Work to be completed
Present the rows from the line with "pink semicircle: moved 3 px right, 1 px up" up to and including the line with "green circle: moved 32 px right" as a Markdown table with the columns Number and Line. Skip blank lines and leave the pictures out.

Data for the task
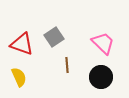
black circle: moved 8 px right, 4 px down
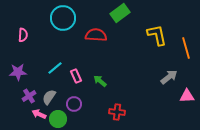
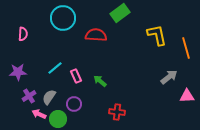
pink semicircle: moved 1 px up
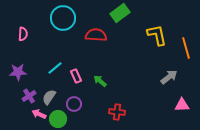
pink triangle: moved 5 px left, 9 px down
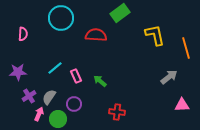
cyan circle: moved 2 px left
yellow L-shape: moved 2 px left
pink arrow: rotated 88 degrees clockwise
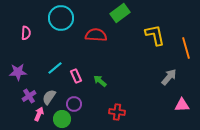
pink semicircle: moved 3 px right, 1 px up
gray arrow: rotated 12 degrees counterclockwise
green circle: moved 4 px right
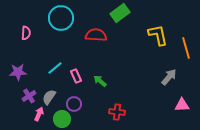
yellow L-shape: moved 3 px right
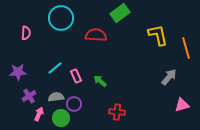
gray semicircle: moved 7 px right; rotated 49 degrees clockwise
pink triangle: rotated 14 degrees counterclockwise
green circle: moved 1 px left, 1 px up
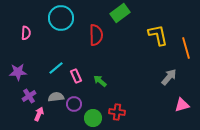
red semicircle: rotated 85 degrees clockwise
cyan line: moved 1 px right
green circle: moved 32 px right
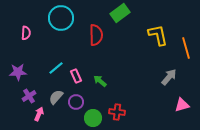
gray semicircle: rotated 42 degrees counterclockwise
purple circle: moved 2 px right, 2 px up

---

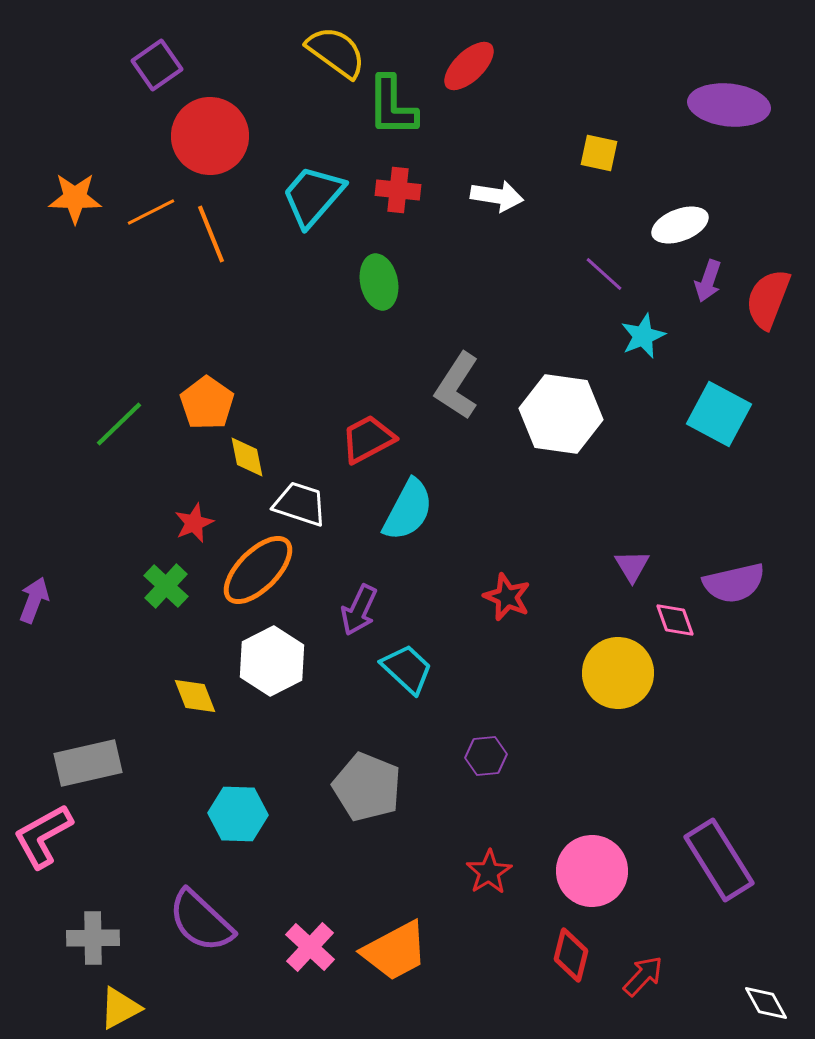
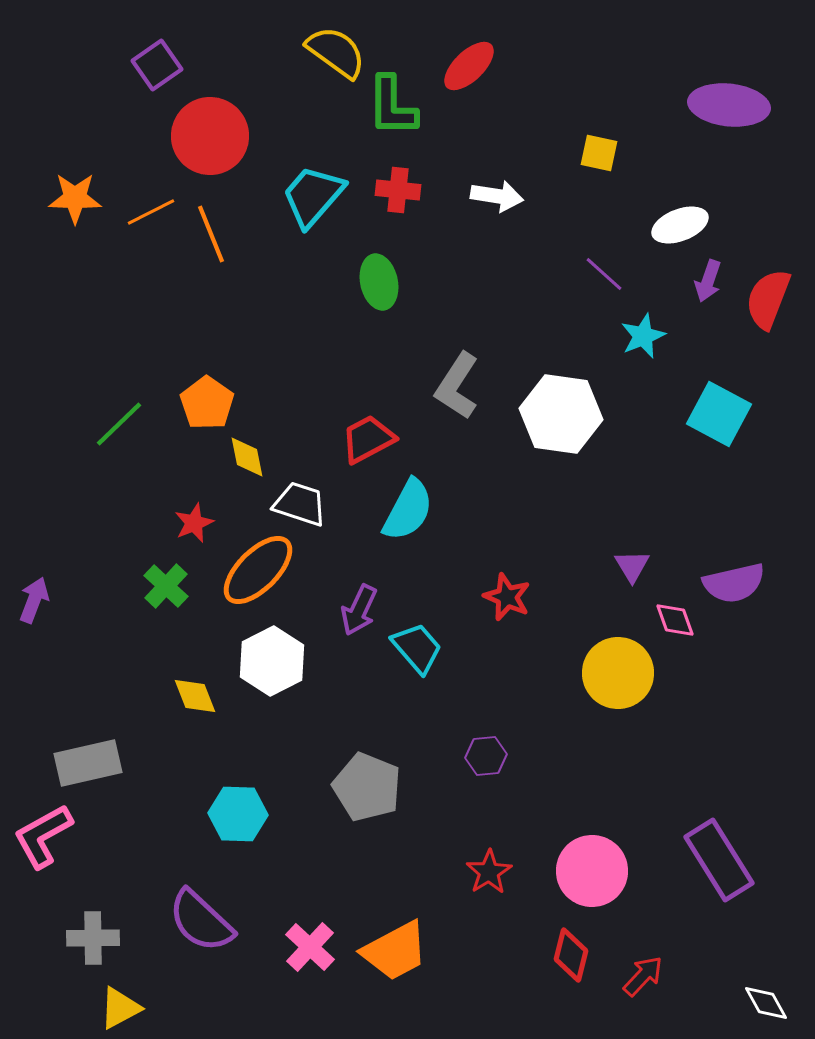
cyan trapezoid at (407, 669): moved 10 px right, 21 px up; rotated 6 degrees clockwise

* * *

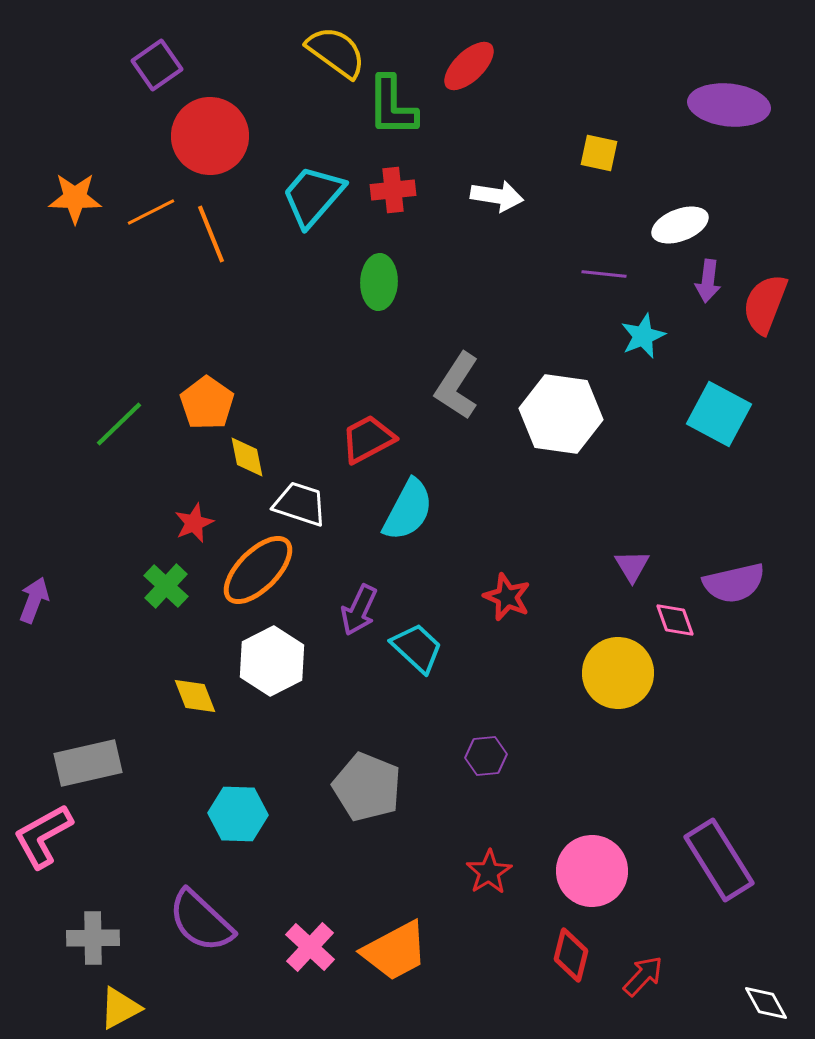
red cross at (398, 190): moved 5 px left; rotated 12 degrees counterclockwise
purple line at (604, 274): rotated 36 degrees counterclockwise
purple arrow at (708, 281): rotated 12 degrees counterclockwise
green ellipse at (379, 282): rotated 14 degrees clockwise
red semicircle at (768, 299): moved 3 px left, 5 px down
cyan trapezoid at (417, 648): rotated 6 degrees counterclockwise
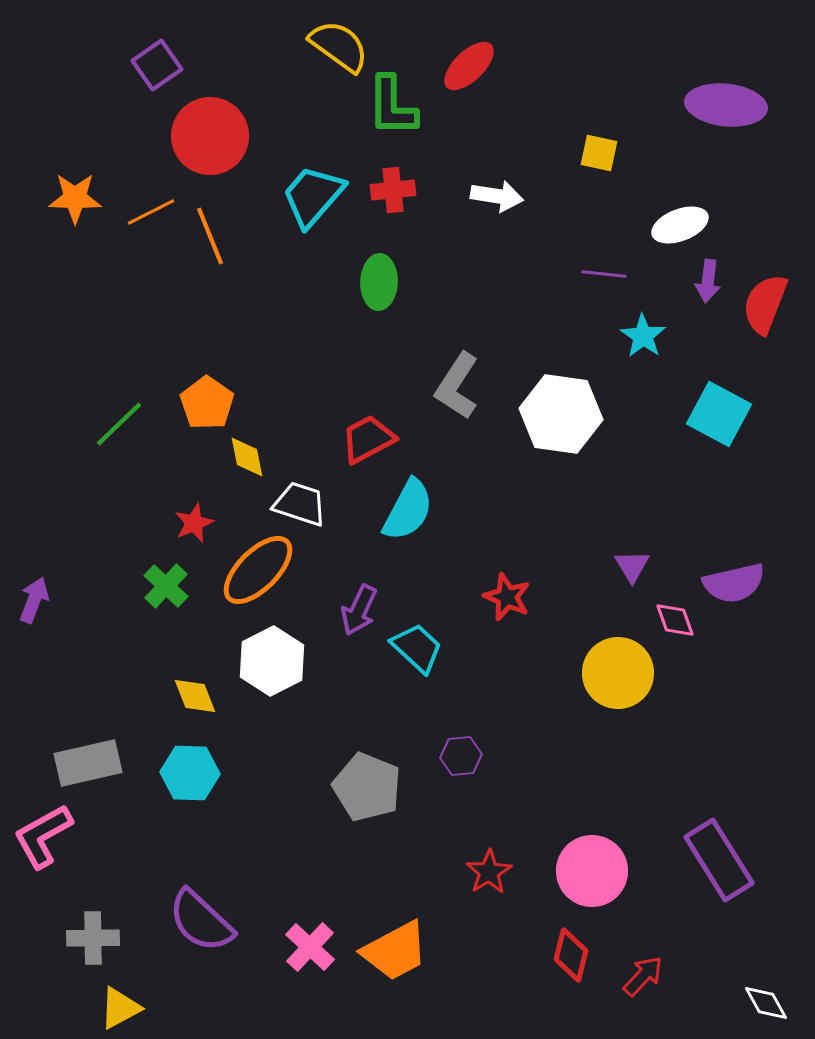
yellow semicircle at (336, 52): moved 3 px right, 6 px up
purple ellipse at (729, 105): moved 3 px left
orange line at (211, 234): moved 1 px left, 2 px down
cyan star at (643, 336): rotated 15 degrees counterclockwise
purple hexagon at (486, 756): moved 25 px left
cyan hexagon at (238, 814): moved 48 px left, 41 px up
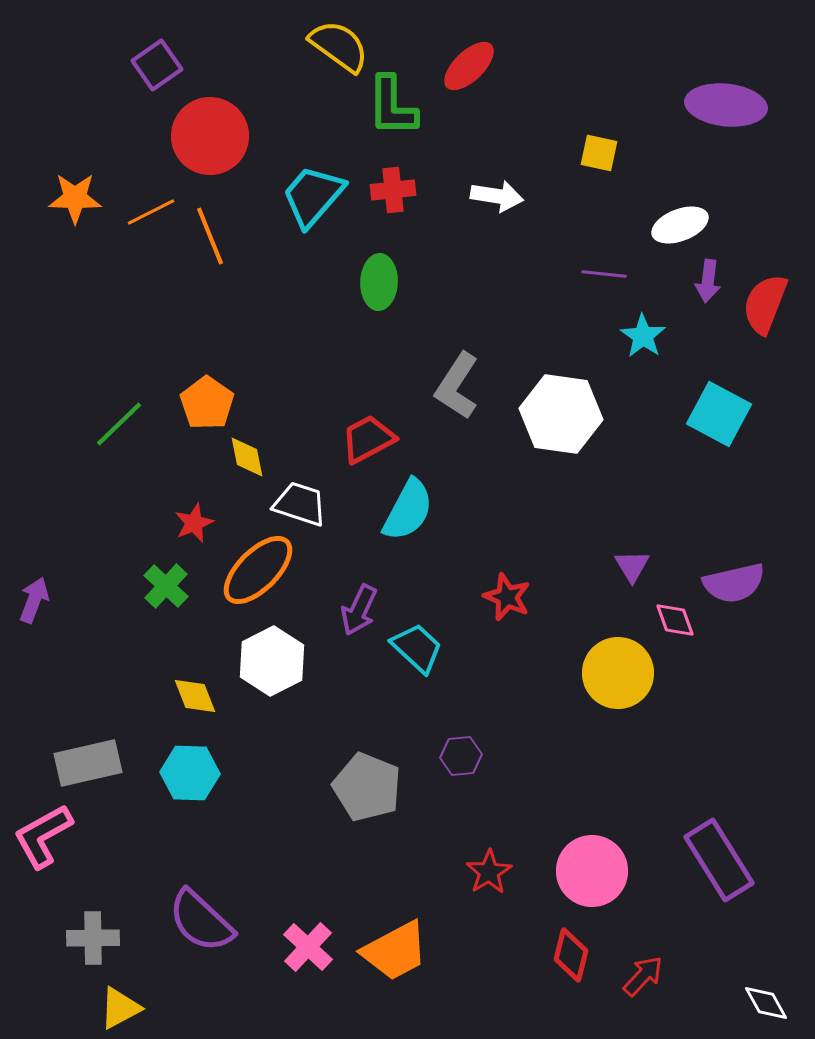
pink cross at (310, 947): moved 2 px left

Reply
| Number | Line |
|---|---|
| 1 | pink semicircle: moved 3 px right, 1 px up |
| 2 | gray arrow: rotated 12 degrees counterclockwise |
| 3 | green circle: moved 4 px right |
| 4 | yellow L-shape: moved 3 px right |
| 5 | gray semicircle: moved 7 px right; rotated 49 degrees clockwise |
| 6 | pink triangle: rotated 14 degrees counterclockwise |
| 7 | green circle: moved 1 px left, 1 px up |
| 8 | red semicircle: rotated 85 degrees clockwise |
| 9 | cyan line: moved 1 px right |
| 10 | green circle: moved 32 px right |